• ACTIVITY:
Collect all lines from the listing that include the string "none".

• MATERIAL TO PROCESS:
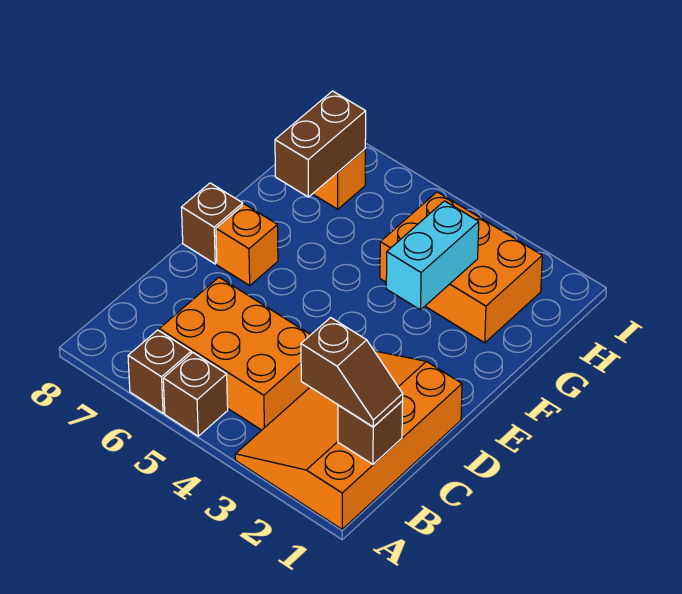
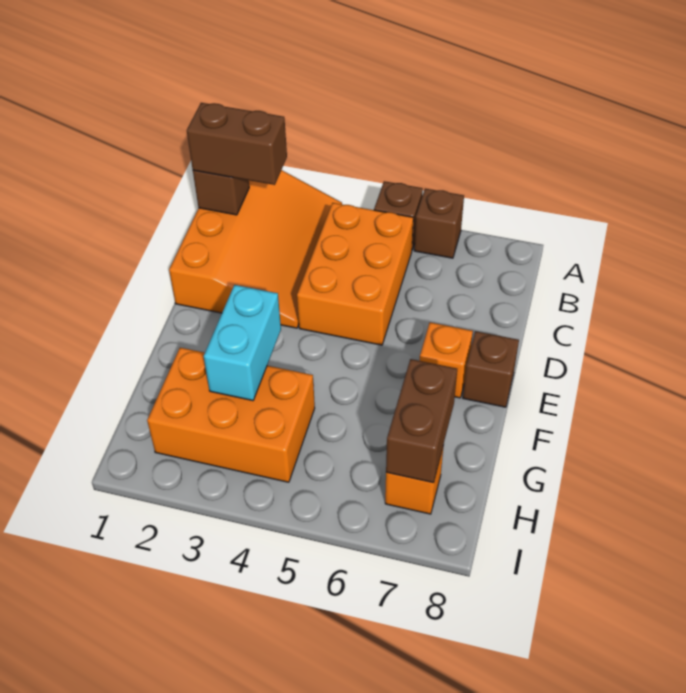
brown slope B1:B2 level 3 top 2 -> brown brick B1:B2 level 3
orange brick B4:C6 level 1 -> orange brick B4:D5 level 1

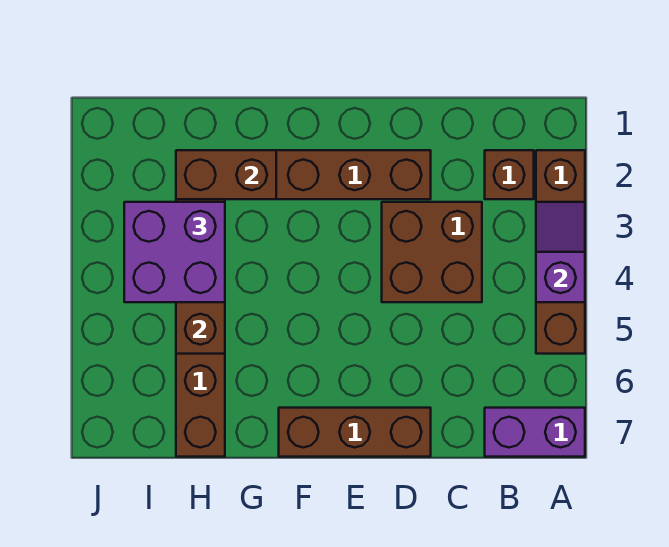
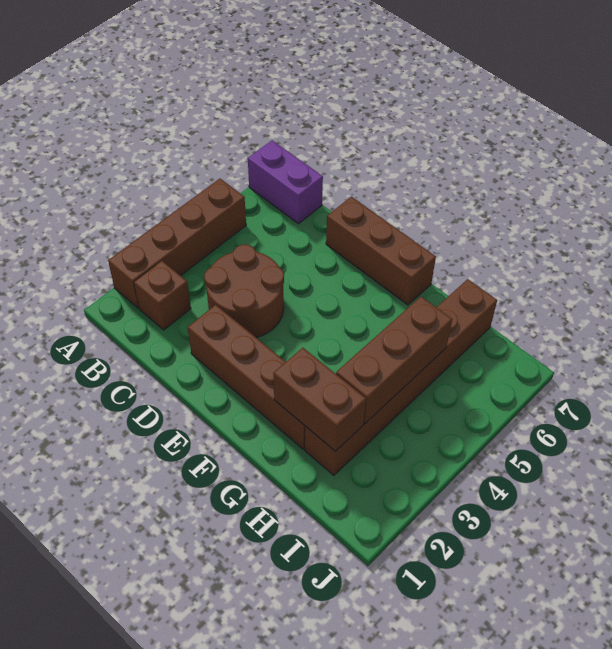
purple slope A3:A4 level 2 top 4 -> none
brown brick C3:D4 level 1 -> brown round brick C3:D4 level 1
purple brick H3:I4 level 3 -> none

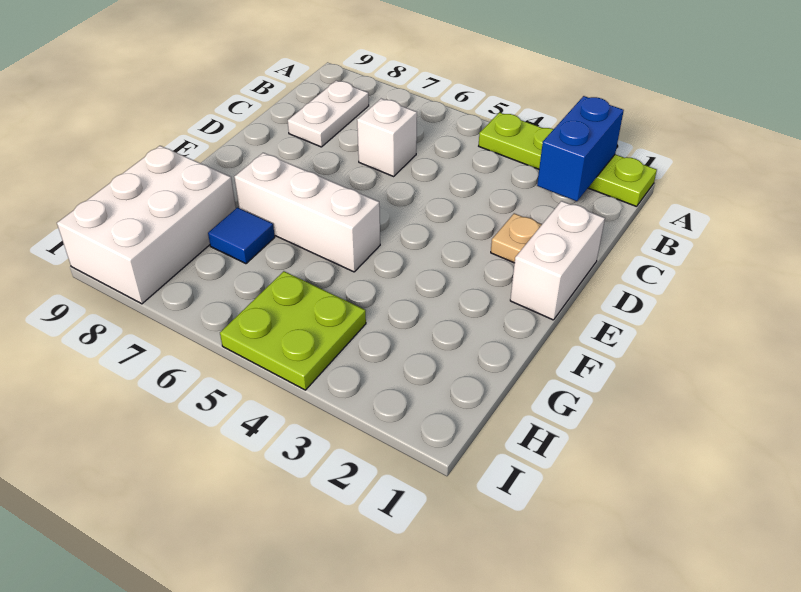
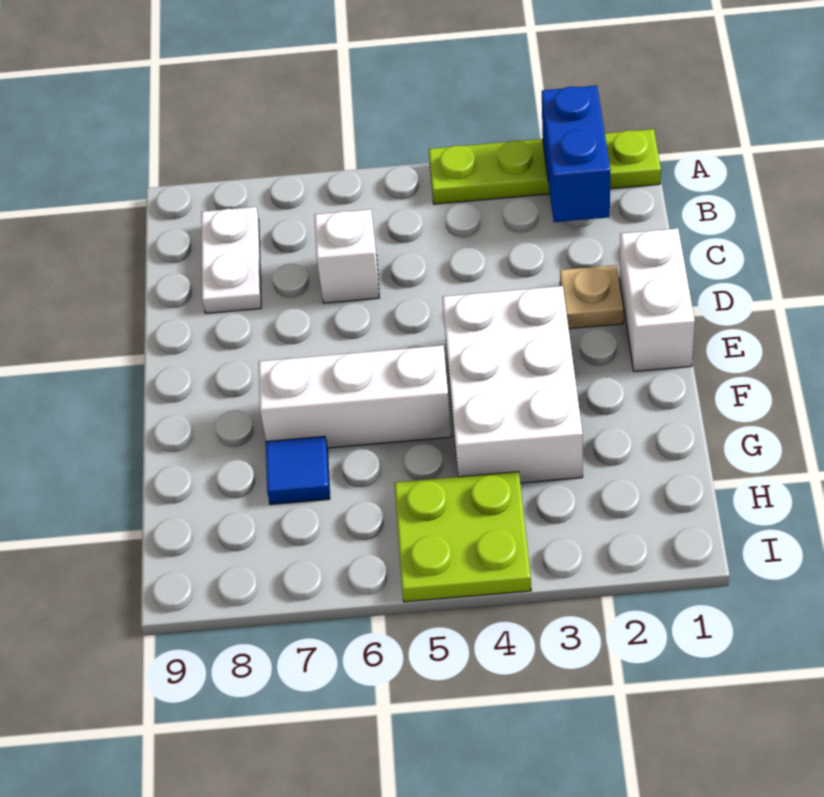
white brick G8:I9 level 1 -> white brick E3:G4 level 1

• TASK OUTPUT:
purple slope A3:A4 level 2 top 4 -> none
purple brick H3:I4 level 3 -> none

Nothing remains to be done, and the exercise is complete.